### HOW TO COMPLETE THIS TASK
Except for the pictures, write out all the records that follow exactly.

### RECORDS FOR THE TASK

========================

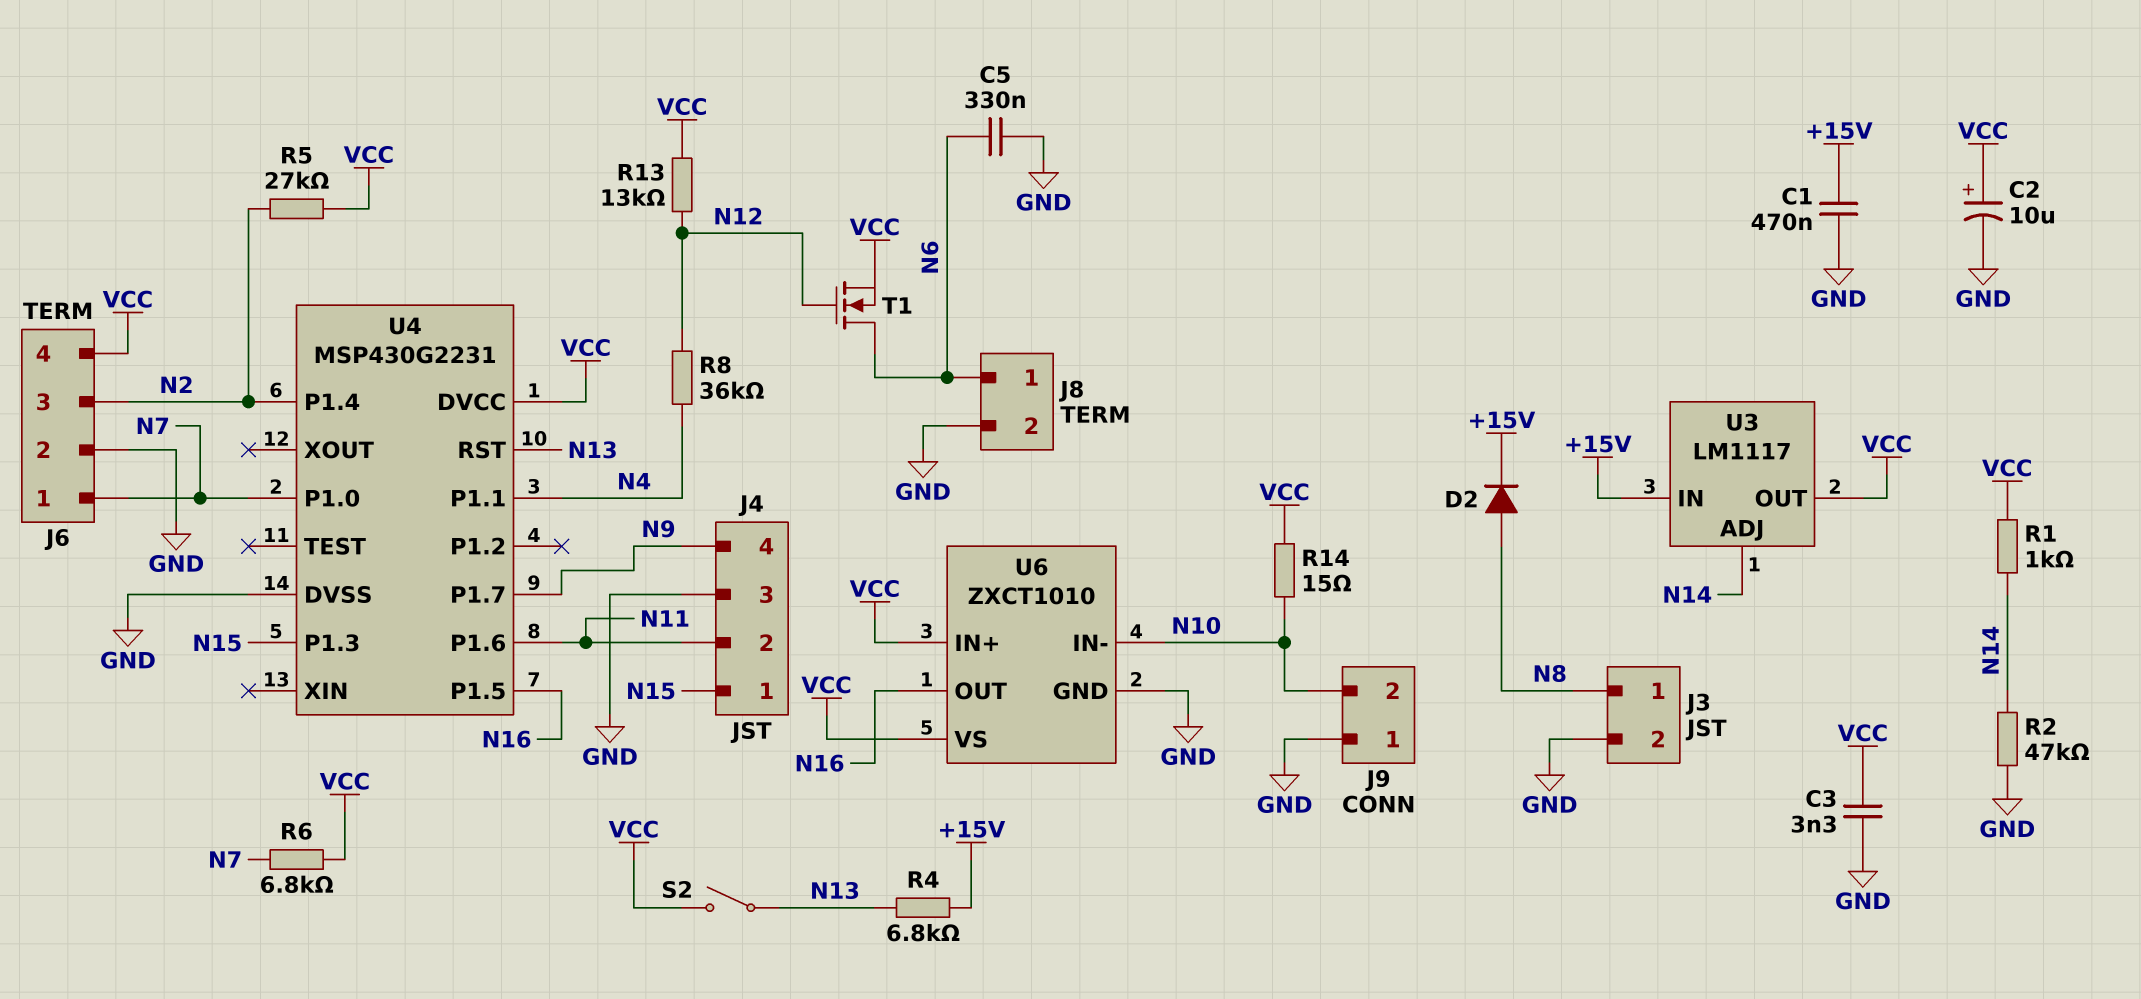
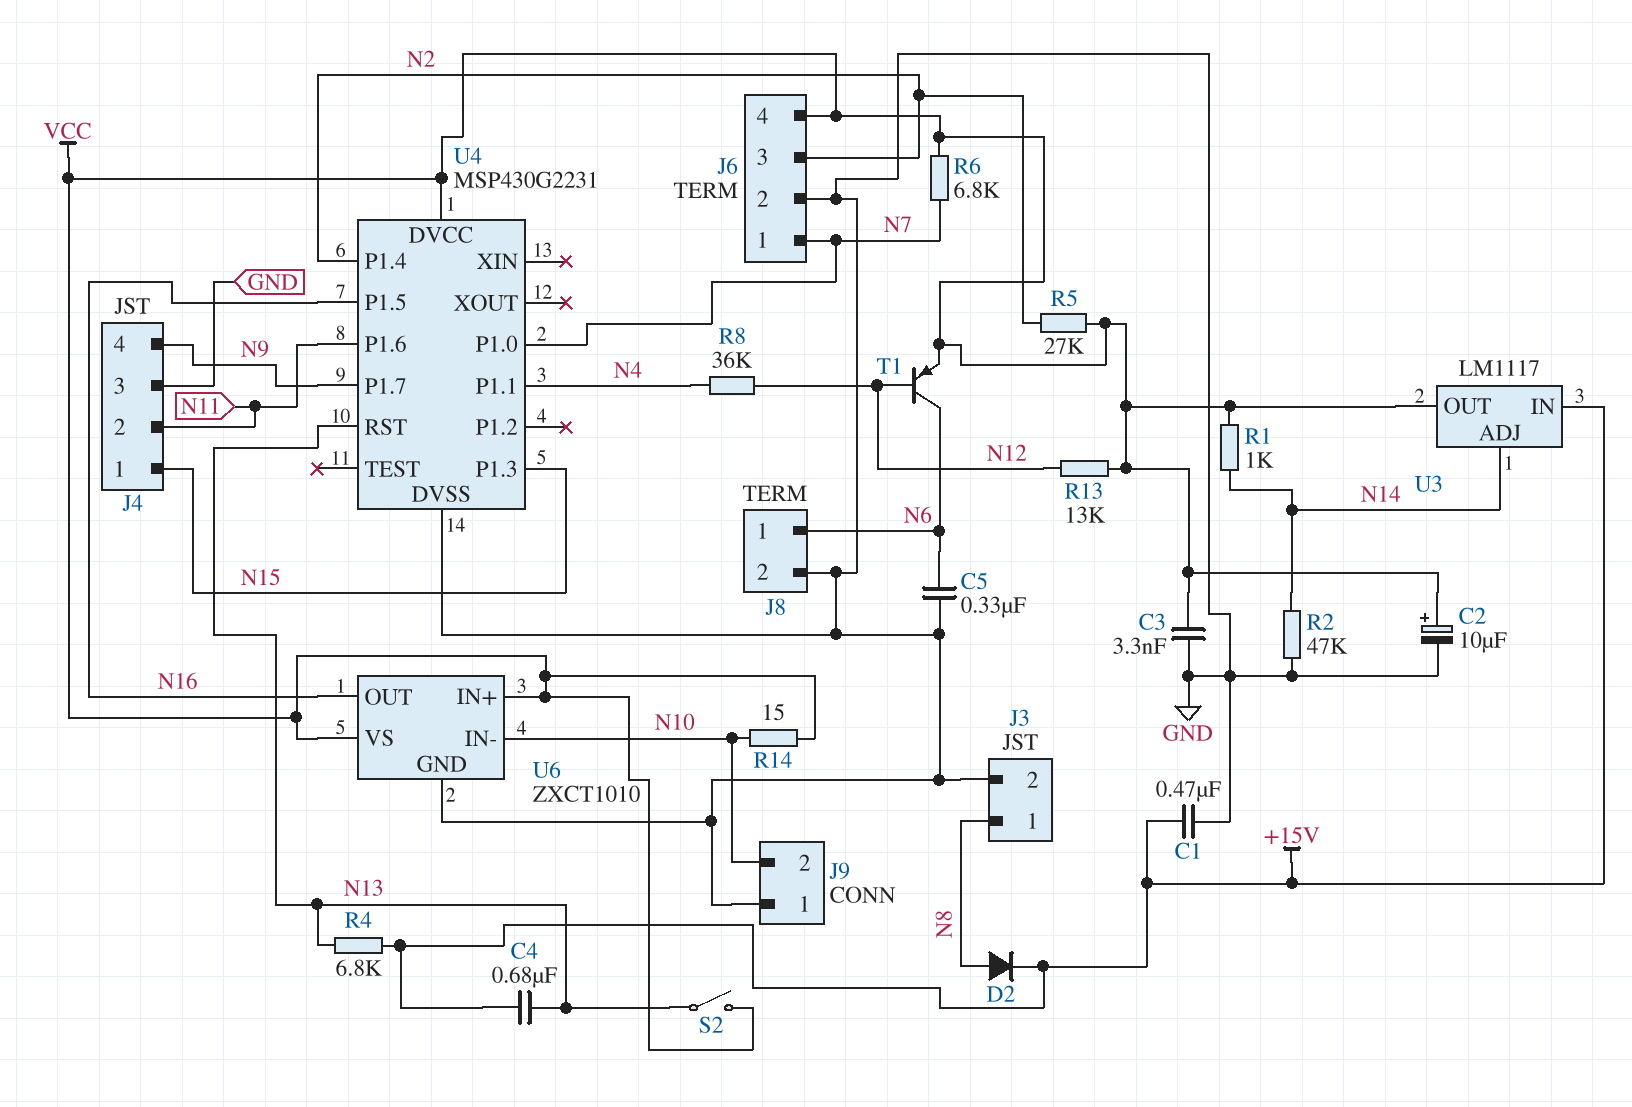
C4: none -> 680nF (+15V, N13)
T1: NMOS (G N12, D N6, S VCC) -> PNP (B N12, C N6, E VCC)

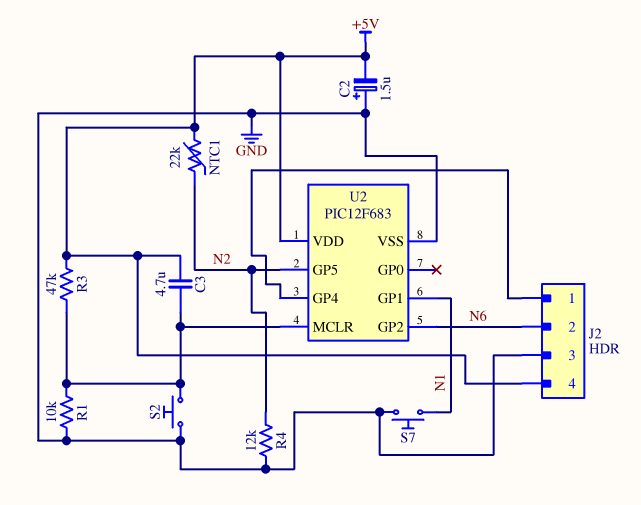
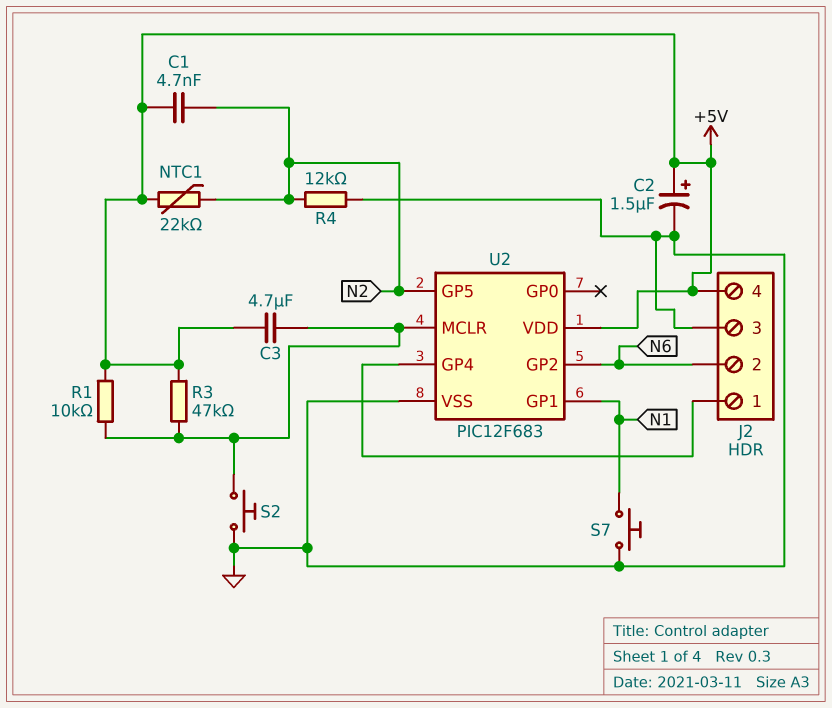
C1: none -> 4.7nF (+5V, N2)
C2: 1.5uF (plus GND, minus +5V) -> 1.5uF (plus +5V, minus GND)
R1: 10k (GND, U2/MCLR) -> 10k (+5V, U2/MCLR)

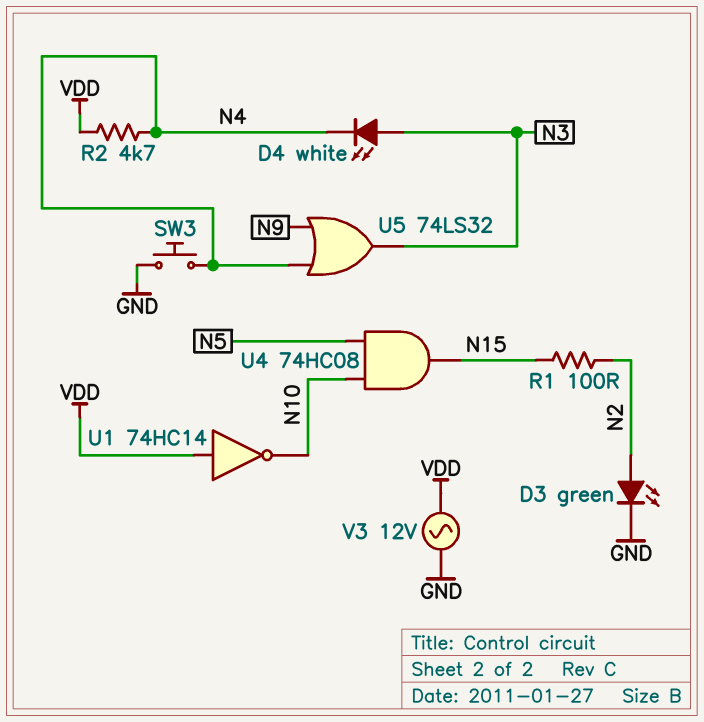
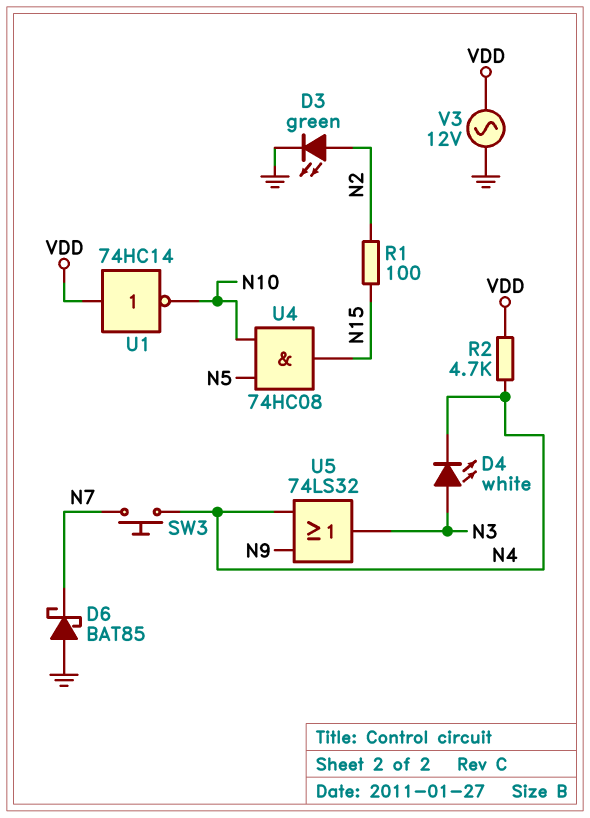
D6: none -> schottky BAT85 (A GND, K N7)
SW3: button (GND, N4) -> button (N4, N7)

========================

### ANSWER SECTION
C4: none -> 680nF (+15V, N13)
T1: NMOS (G N12, D N6, S VCC) -> PNP (B N12, C N6, E VCC)

C1: none -> 4.7nF (+5V, N2)
C2: 1.5uF (plus GND, minus +5V) -> 1.5uF (plus +5V, minus GND)
R1: 10k (GND, U2/MCLR) -> 10k (+5V, U2/MCLR)

D6: none -> schottky BAT85 (A GND, K N7)
SW3: button (GND, N4) -> button (N4, N7)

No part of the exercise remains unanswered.